+++ EXTRACTED ENTRIES
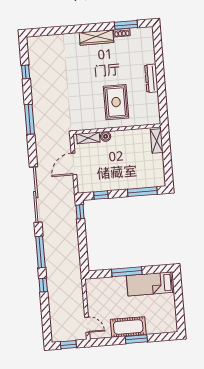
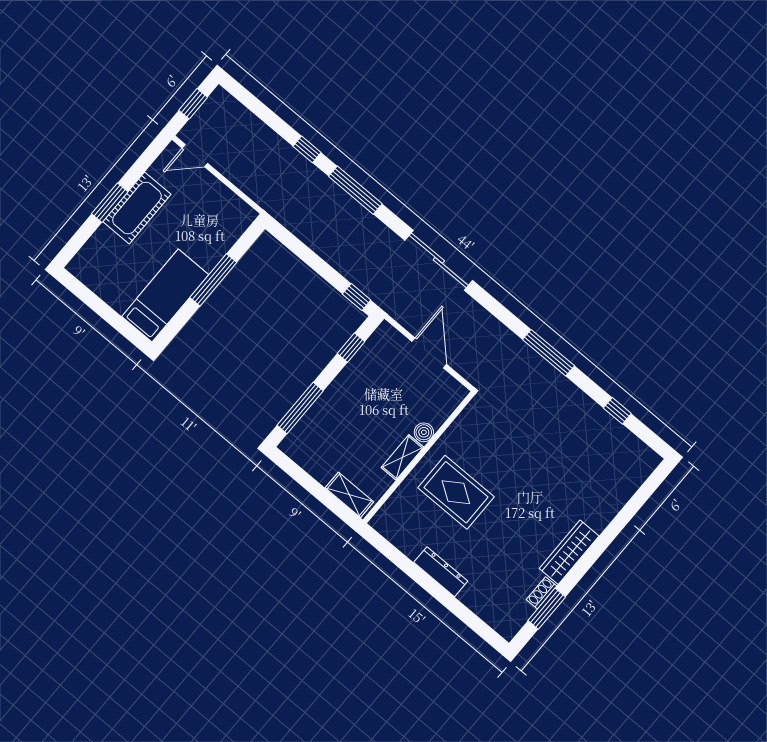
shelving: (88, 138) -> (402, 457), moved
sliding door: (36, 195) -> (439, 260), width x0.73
++++++
+++ EXTRACTED ENTRIES
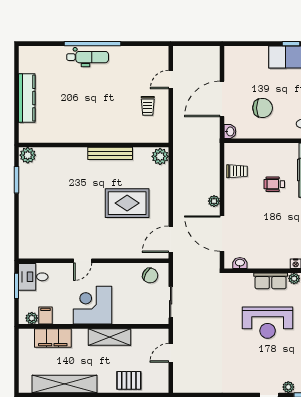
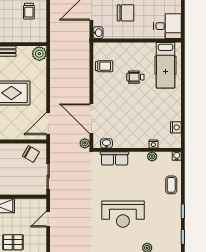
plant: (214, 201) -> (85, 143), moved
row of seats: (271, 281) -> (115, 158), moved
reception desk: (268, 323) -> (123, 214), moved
++++++
Go through the listing and copy each line that includes the string "moved".

shelving: (88, 138) -> (402, 457), moved
plant: (214, 201) -> (85, 143), moved
row of seats: (271, 281) -> (115, 158), moved
reception desk: (268, 323) -> (123, 214), moved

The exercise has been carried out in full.